## [AIM OF THE EXERCISE]
The line containing "R11: 1.1k (VB2, VE) -> 1.1k (AGND, VB2)" marks the end; return exactly every line from the start of the records up to and including it, but no pictures.

## [STUDY MATERIAL]

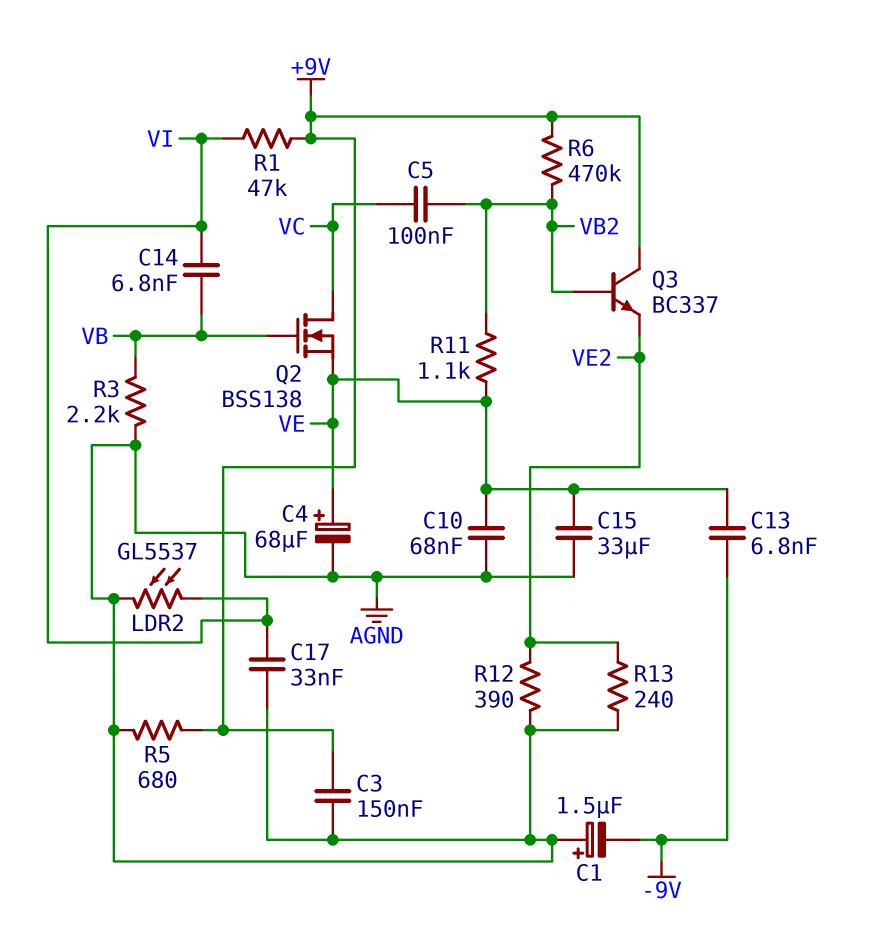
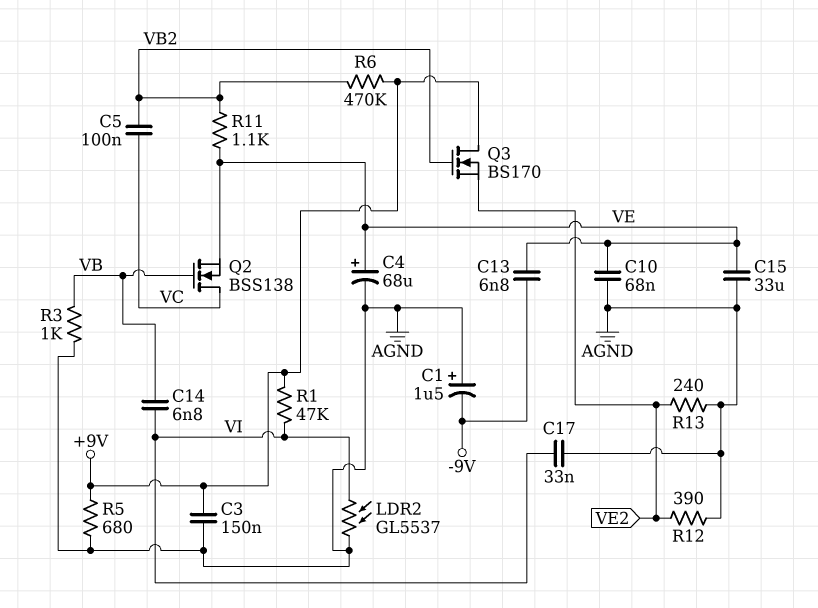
Q3: NPN BC337 (B VB2, C +9V, E VE2) -> NMOS BS170 (G VB2, D +9V, S VE2)
R3: 2.2k (AGND, VB) -> 1k (AGND, VB)

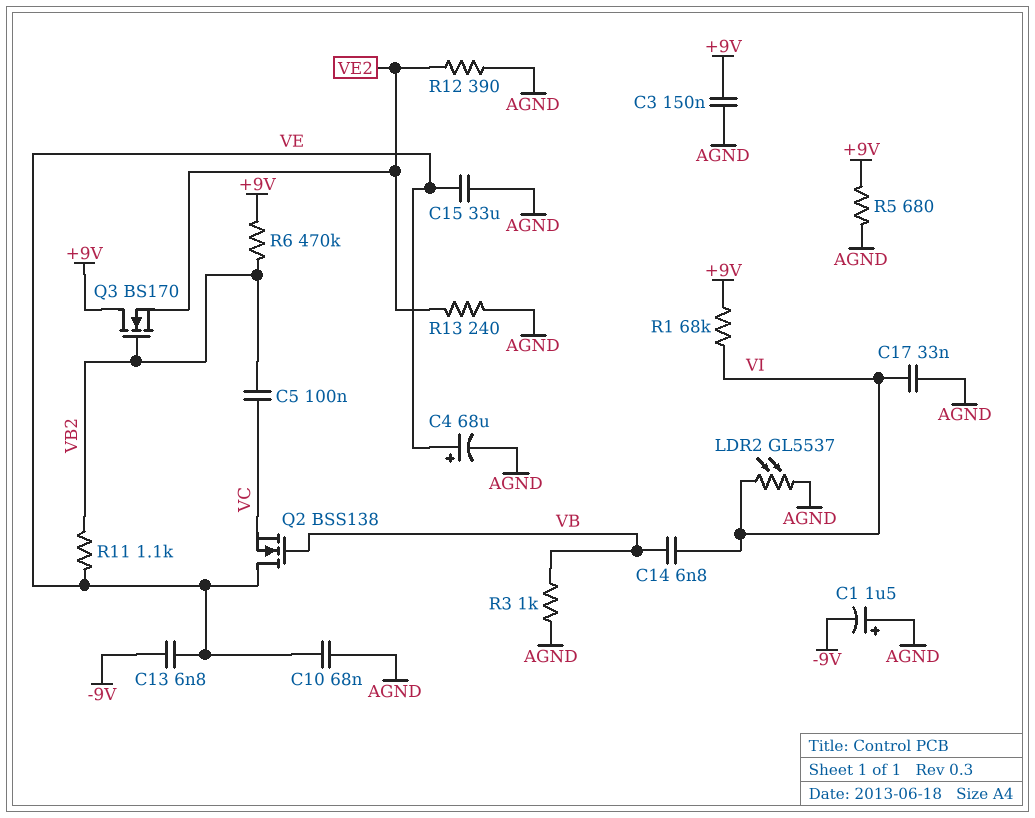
Q2: NMOS BSS138 (G VB, D VC, S VE) -> NMOS BSS138 (G VB, D VE, S VC)
R1: 47k (+9V, VI) -> 68k (+9V, VI)

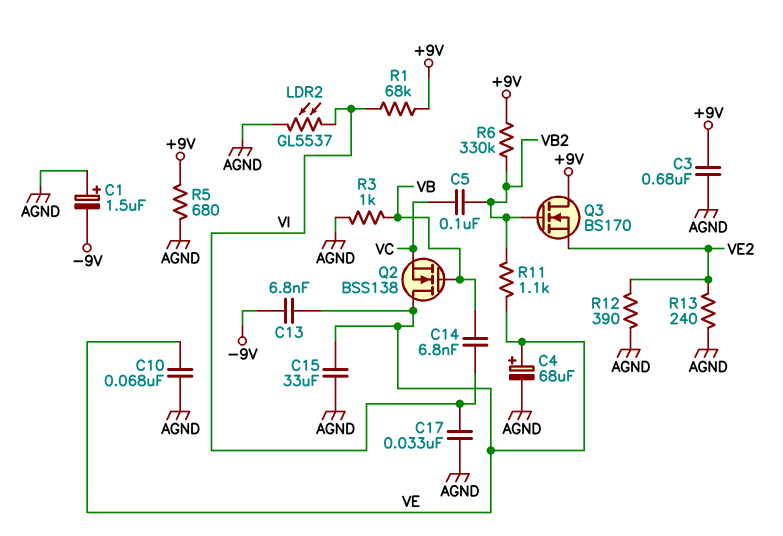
C3: 150nF (+9V, AGND) -> 680nF (+9V, AGND)
R6: 470k (+9V, VB2) -> 330k (+9V, VB2)

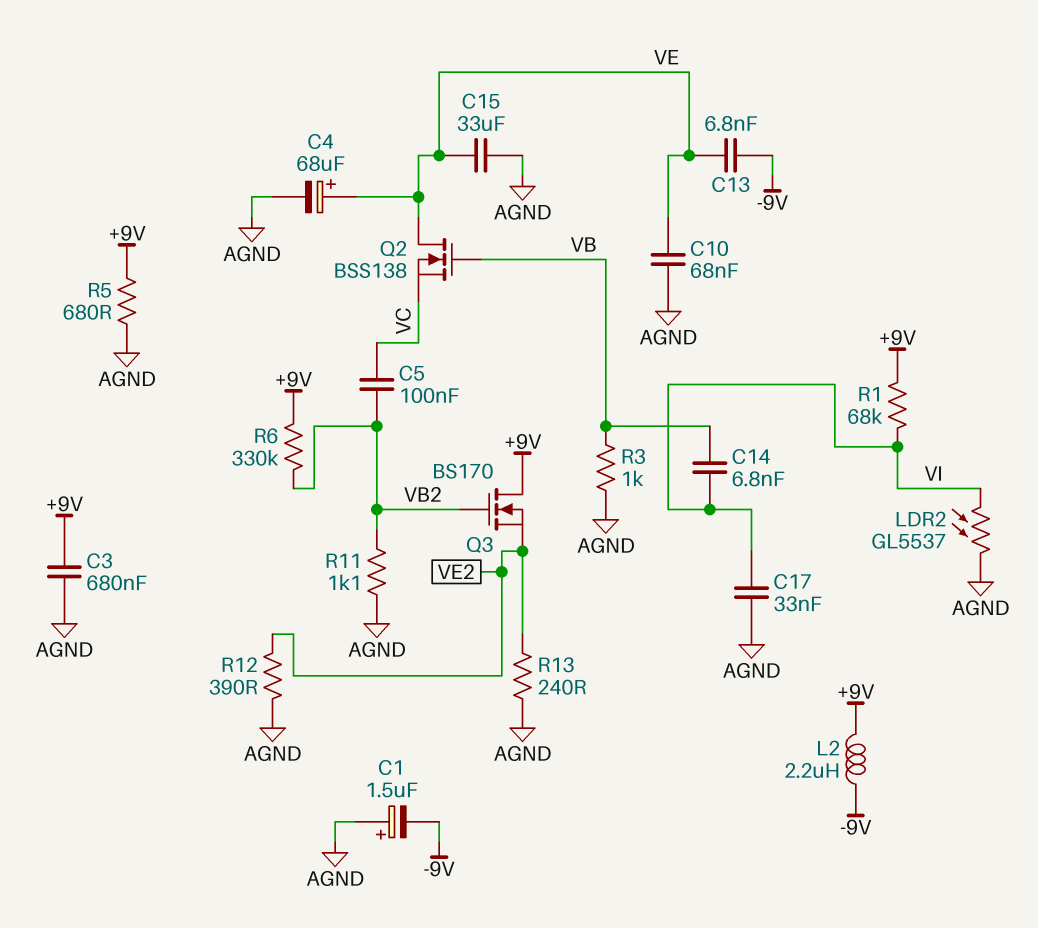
L2: none -> 2.2uH (+9V, -9V)
R11: 1.1k (VB2, VE) -> 1.1k (AGND, VB2)

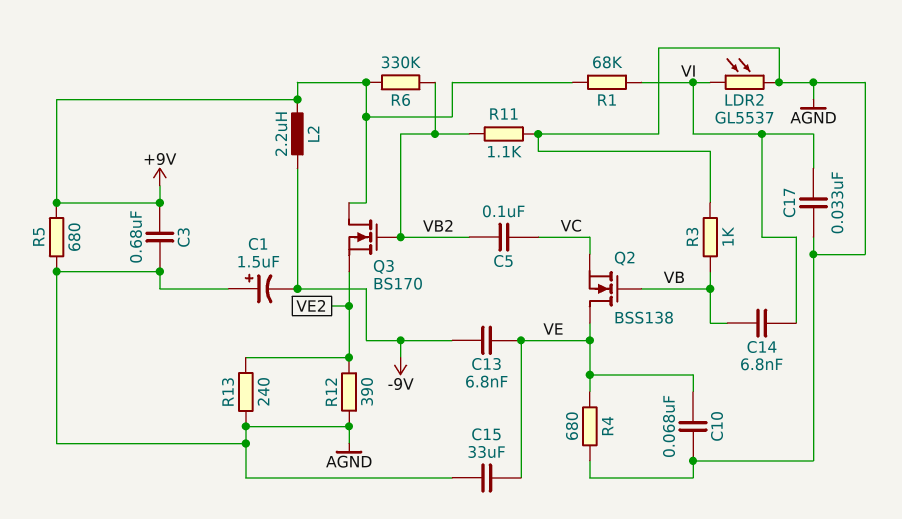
C4: 68uF (plus VE, minus AGND) -> none
R4: none -> 680 (AGND, VE)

## [EXERCISE RESULT]
Q3: NPN BC337 (B VB2, C +9V, E VE2) -> NMOS BS170 (G VB2, D +9V, S VE2)
R3: 2.2k (AGND, VB) -> 1k (AGND, VB)

Q2: NMOS BSS138 (G VB, D VC, S VE) -> NMOS BSS138 (G VB, D VE, S VC)
R1: 47k (+9V, VI) -> 68k (+9V, VI)

C3: 150nF (+9V, AGND) -> 680nF (+9V, AGND)
R6: 470k (+9V, VB2) -> 330k (+9V, VB2)

L2: none -> 2.2uH (+9V, -9V)
R11: 1.1k (VB2, VE) -> 1.1k (AGND, VB2)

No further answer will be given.